## Problem details
What you return must match, exactly, the lines running from the one containing "turquoise donut: 0 -> 1" to the end of the data, both included, and must contain no pictures.

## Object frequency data

Start of Block

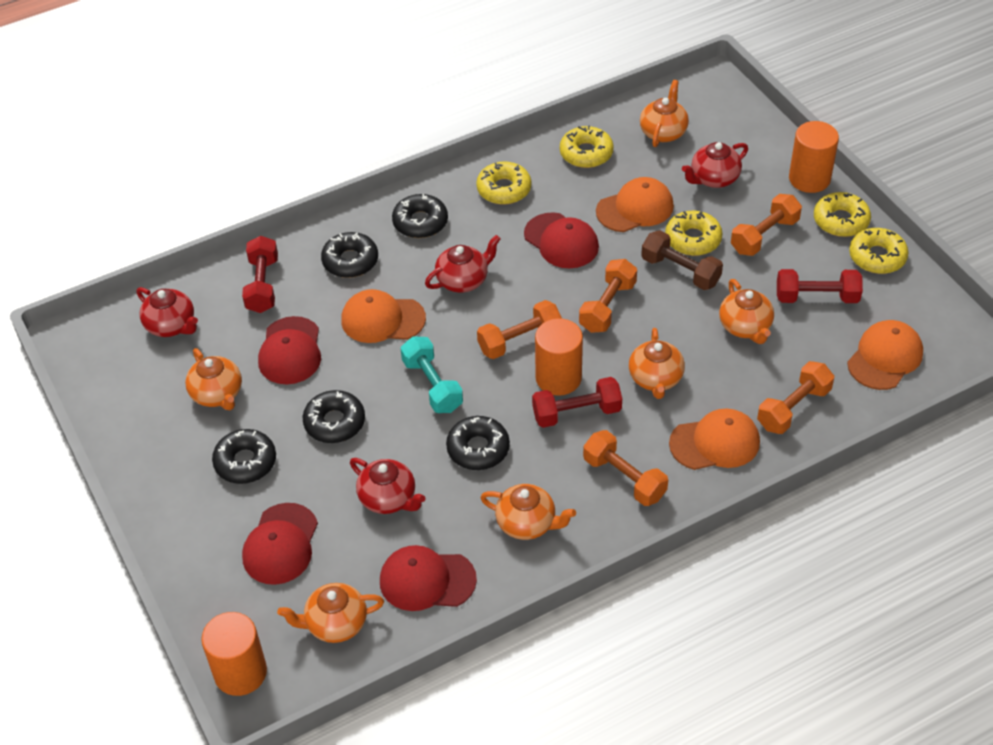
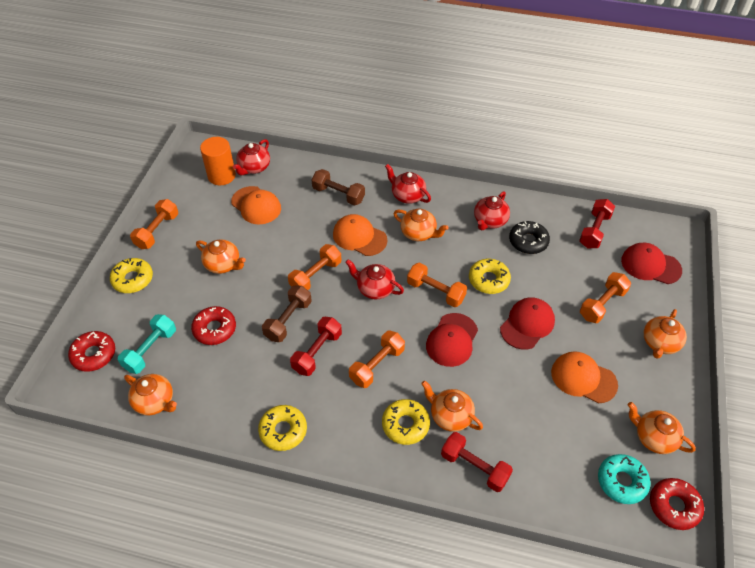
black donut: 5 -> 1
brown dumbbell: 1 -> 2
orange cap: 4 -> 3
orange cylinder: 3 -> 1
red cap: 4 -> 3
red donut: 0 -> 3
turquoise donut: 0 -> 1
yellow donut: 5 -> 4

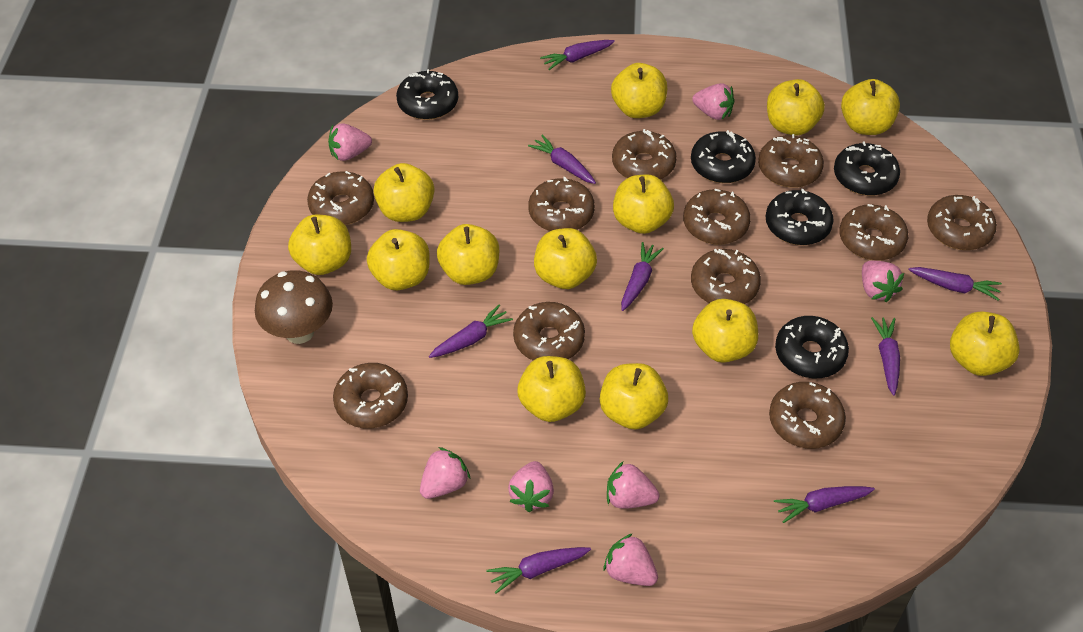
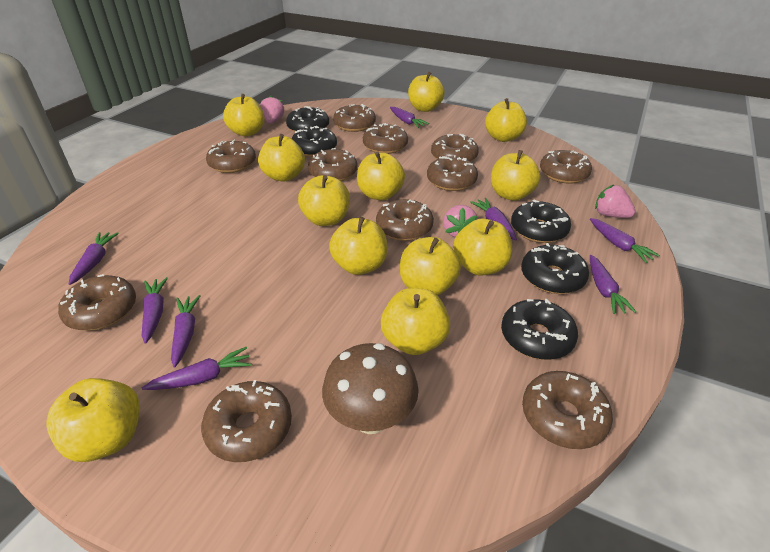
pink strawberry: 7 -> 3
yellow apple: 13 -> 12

End of Block

## Result of the exercise
turquoise donut: 0 -> 1
yellow donut: 5 -> 4

pink strawberry: 7 -> 3
yellow apple: 13 -> 12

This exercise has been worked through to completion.